→ TASK PROMPT
Every line from the one containing "now: lamp in blue" through the end of the data is to be copied exactly, and nothing outside that range.

→ DATA FOR THIS EXERCISE
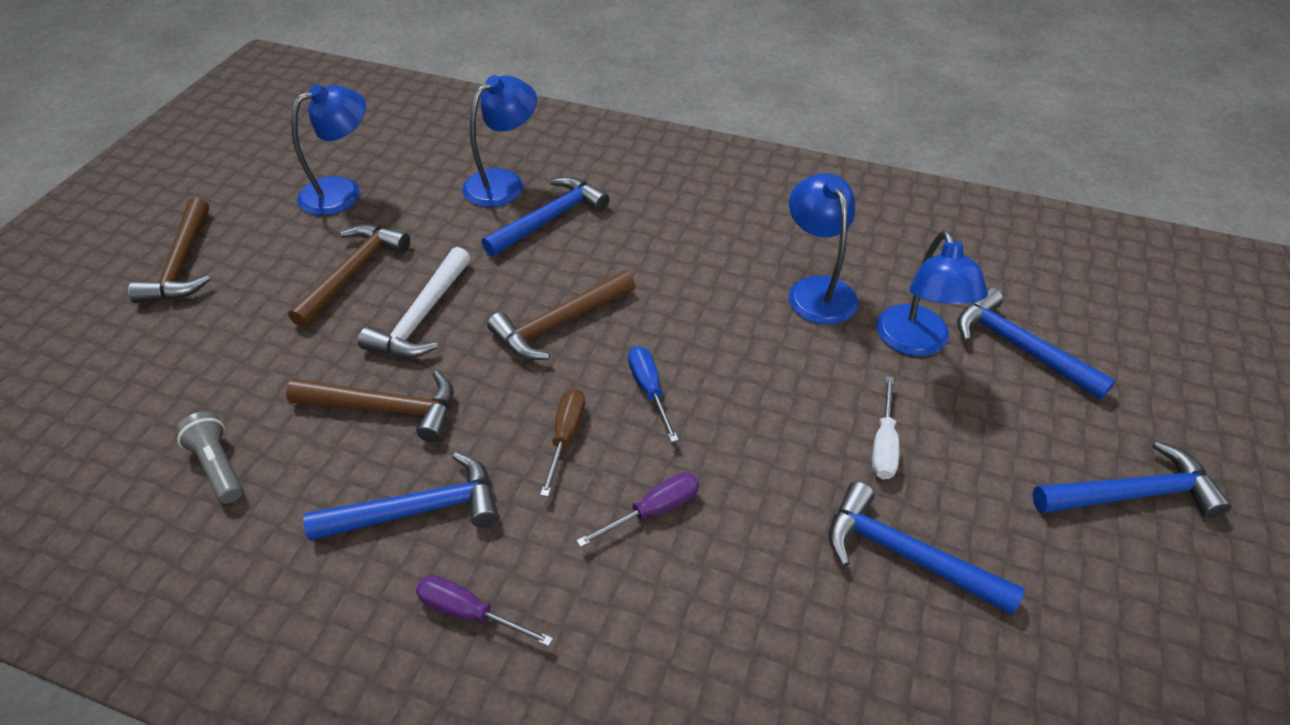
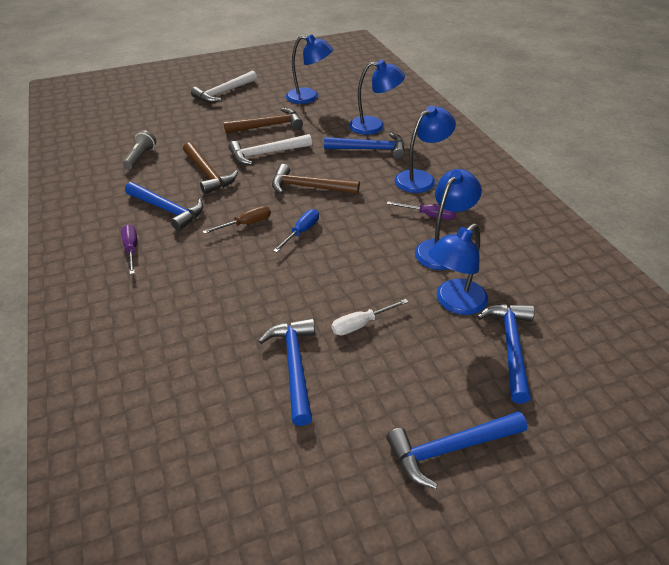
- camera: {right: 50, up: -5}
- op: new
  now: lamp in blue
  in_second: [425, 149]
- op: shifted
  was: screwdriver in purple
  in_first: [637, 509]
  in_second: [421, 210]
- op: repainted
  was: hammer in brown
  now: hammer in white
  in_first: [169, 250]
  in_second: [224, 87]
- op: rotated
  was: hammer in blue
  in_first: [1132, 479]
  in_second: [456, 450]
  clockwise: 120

→ RESULT
  now: lamp in blue
  in_second: [425, 149]
- op: shifted
  was: screwdriver in purple
  in_first: [637, 509]
  in_second: [421, 210]
- op: repainted
  was: hammer in brown
  now: hammer in white
  in_first: [169, 250]
  in_second: [224, 87]
- op: rotated
  was: hammer in blue
  in_first: [1132, 479]
  in_second: [456, 450]
  clockwise: 120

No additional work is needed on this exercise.